- **What is needed**
Give back exactly the lines from the start of the entries below to the line holding "camera: 40 degrees right, 15 degrees up", that line included, and leave every picture out.

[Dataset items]

# # # # # # #

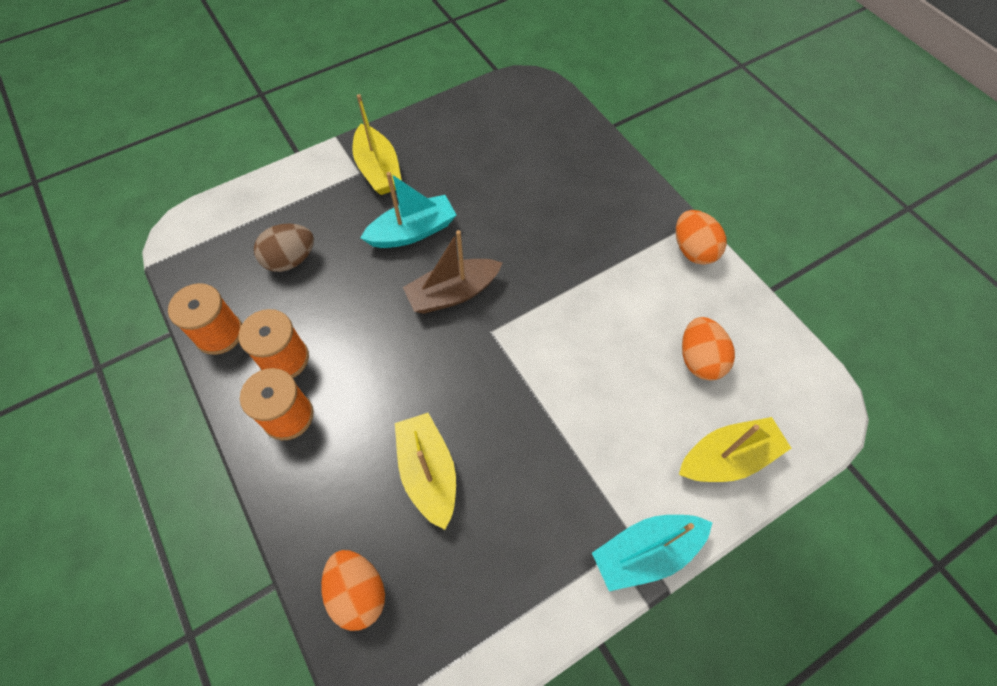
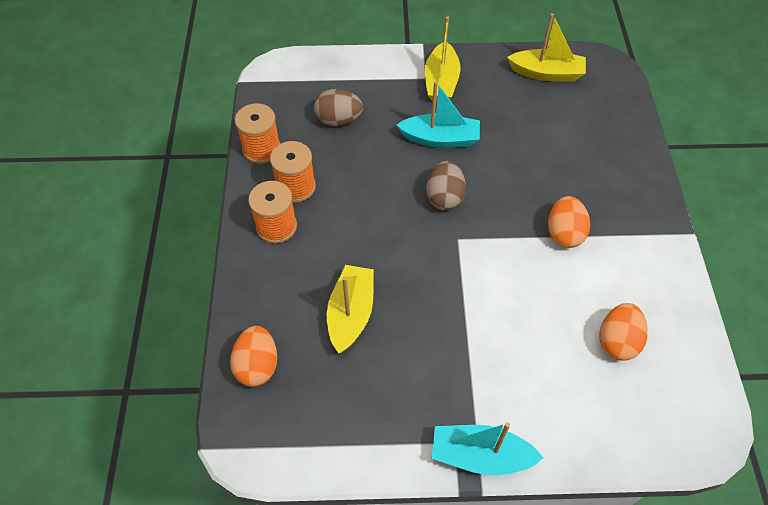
camera: 30 degrees right, 5 degrees down
(453, 293) = (444, 197): brown boat -> brown egg
(693, 250) = (668, 255): orange egg -> orange egg (564, 233)
(727, 458) = (592, 425): yellow boat -> yellow boat (546, 73)

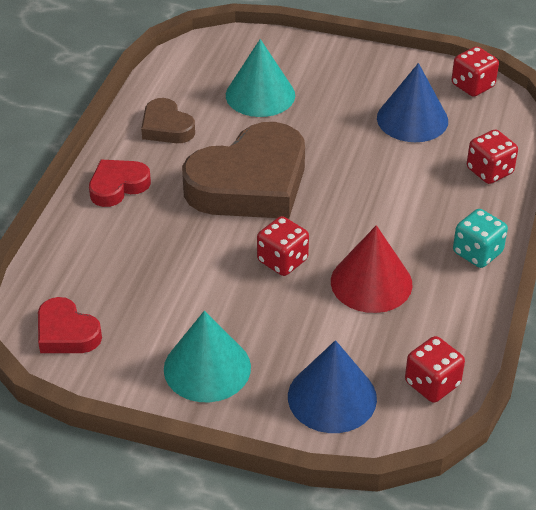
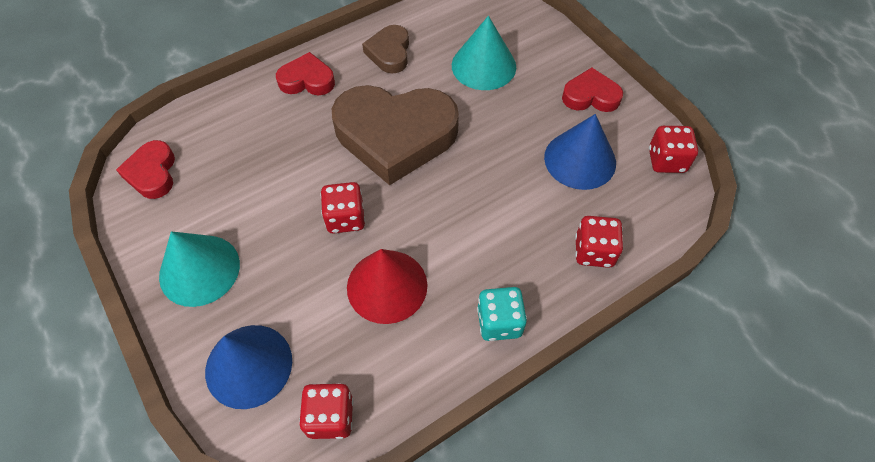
camera: 40 degrees right, 15 degrees up
(370, 72) = (590, 96): none -> red heart

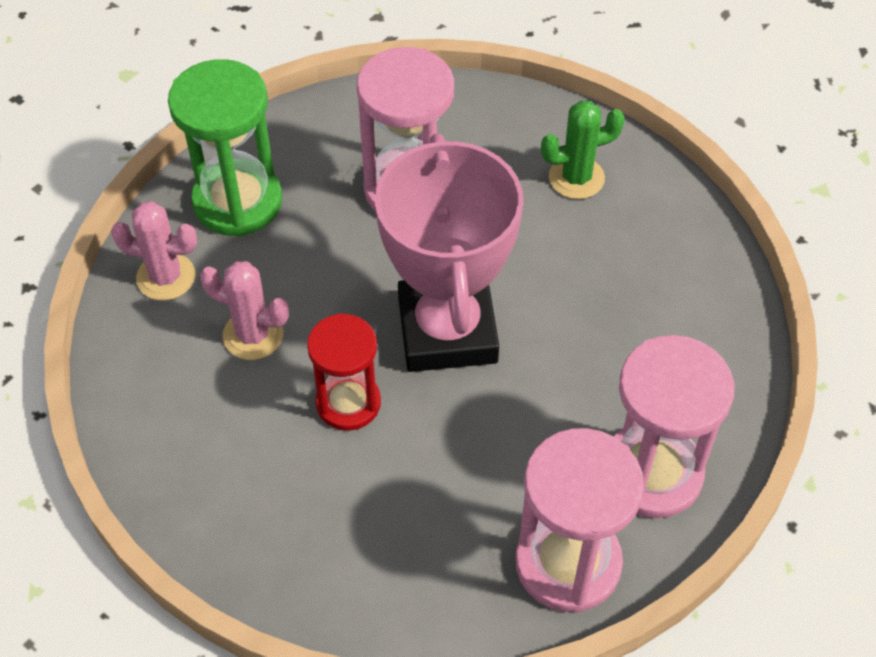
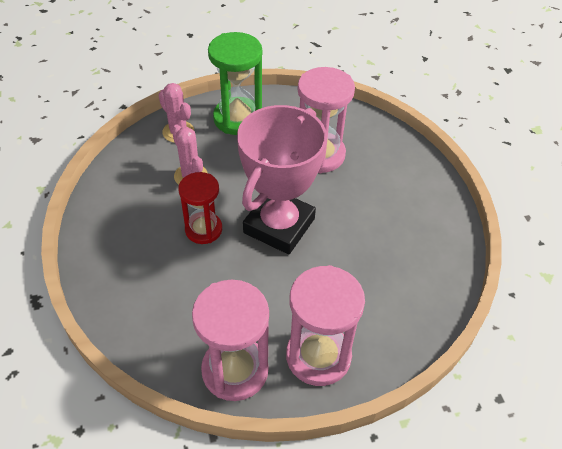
camera: 35 degrees right, 5 degrees down
(576, 178) = (408, 194): green cactus -> none

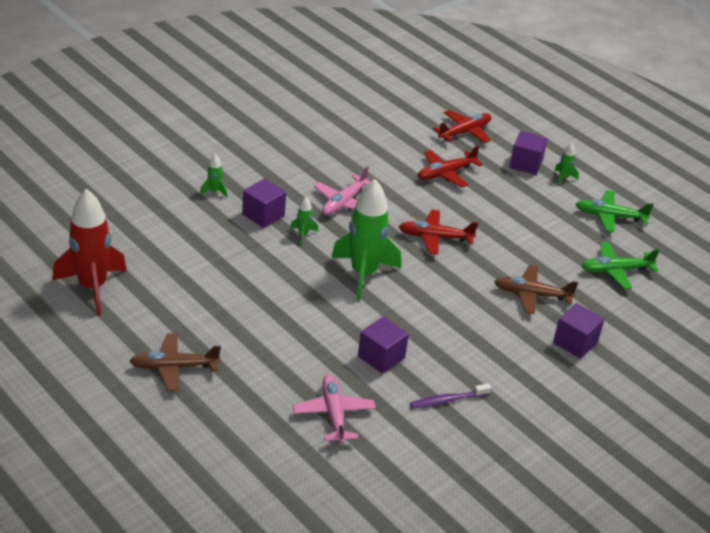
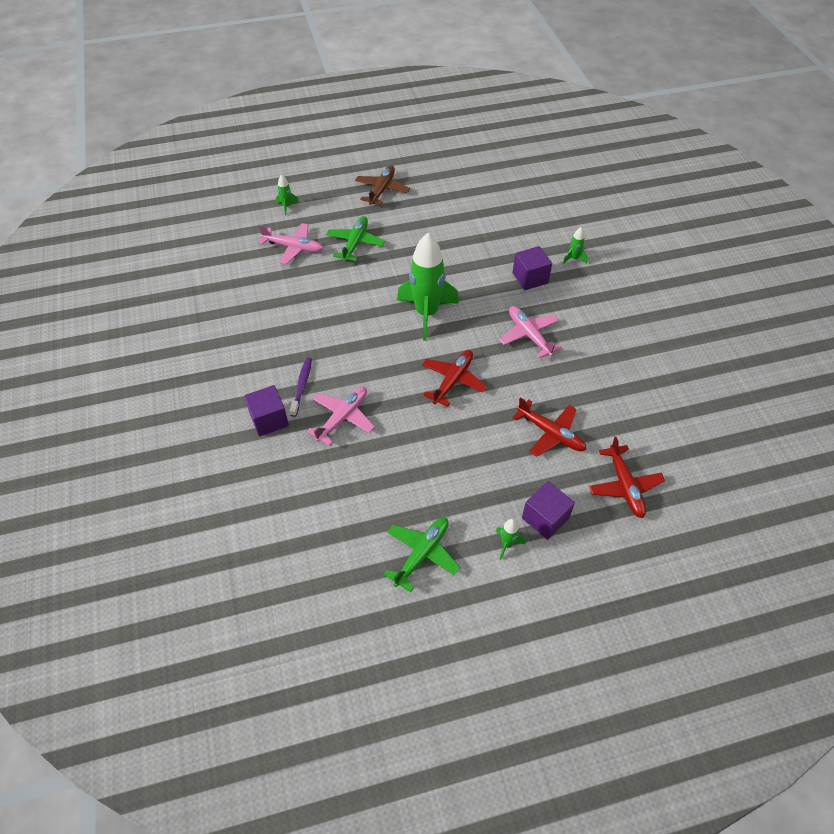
camera: 120 degrees right, 15 degrees up
(92, 287) = (480, 173): red rocket -> none
(303, 234) = (494, 294): green rocket -> green rocket (287, 206)
(381, 357) = (329, 290): purple cube -> none
(446, 173) = (550, 433): red plane -> red plane turned 135 degrees clockwise
(447, 400) = (265, 309): purple toothbrush -> purple toothbrush (302, 386)
(532, 295) = (342, 418): brown plane -> pink plane
(616, 270) = (338, 508): green plane -> green plane (355, 243)

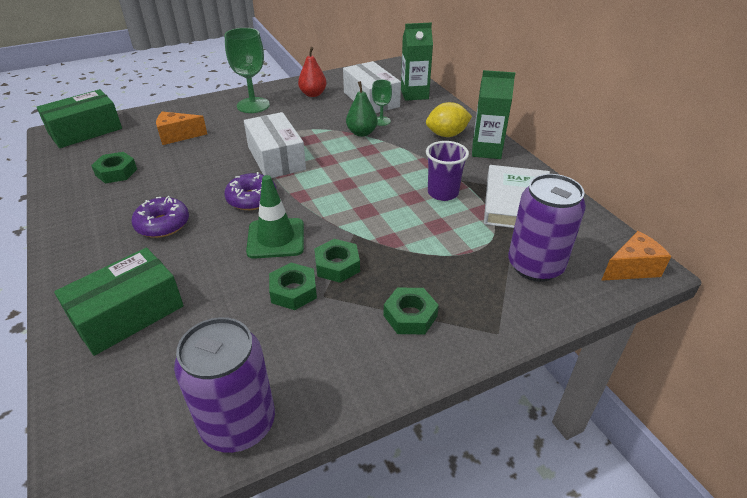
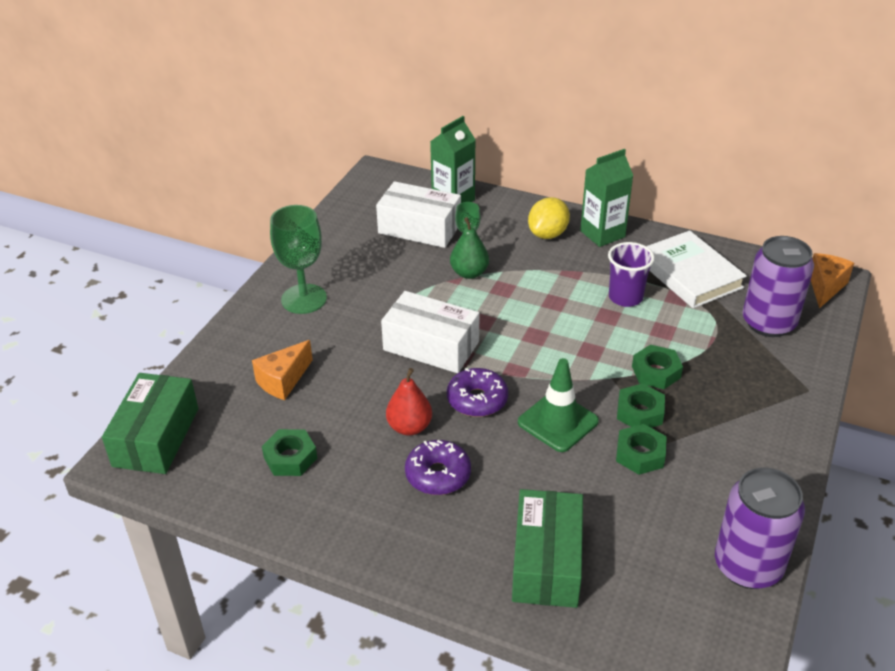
camera: 40 degrees left, 0 degrees up
(313, 94) = (348, 251): red pear -> red pear (409, 427)
(410, 316) = (743, 416): green nut -> green nut (656, 372)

# # # # # # #

- **Solved exercise**
camera: 30 degrees right, 5 degrees down
(453, 293) = (444, 197): brown boat -> brown egg
(693, 250) = (668, 255): orange egg -> orange egg (564, 233)
(727, 458) = (592, 425): yellow boat -> yellow boat (546, 73)

camera: 40 degrees right, 15 degrees up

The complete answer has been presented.